▶ **GIVEN DATA**
_ _ _ _

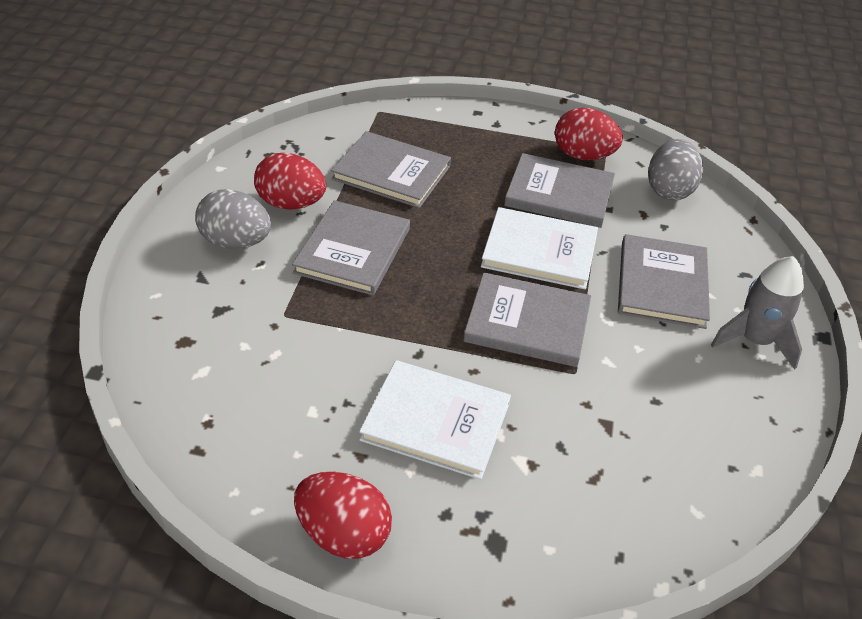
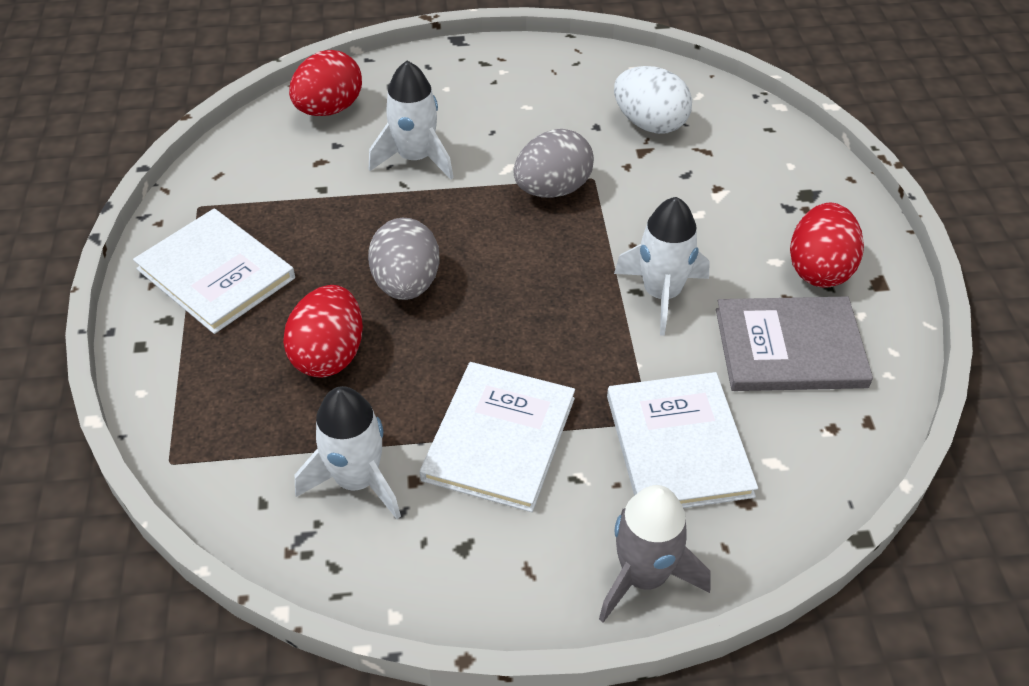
grey book: 5 -> 1
white book: 2 -> 3
white egg: 0 -> 1
white rocket: 0 -> 3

_ _ _ _

▶ **WHAT IS NEEDED**
Transcribe the listing word for word, but keep its pictures out of the copy.

▶ **RESPONSE TO THIS EXERCISE**
grey book: 5 -> 1
white book: 2 -> 3
white egg: 0 -> 1
white rocket: 0 -> 3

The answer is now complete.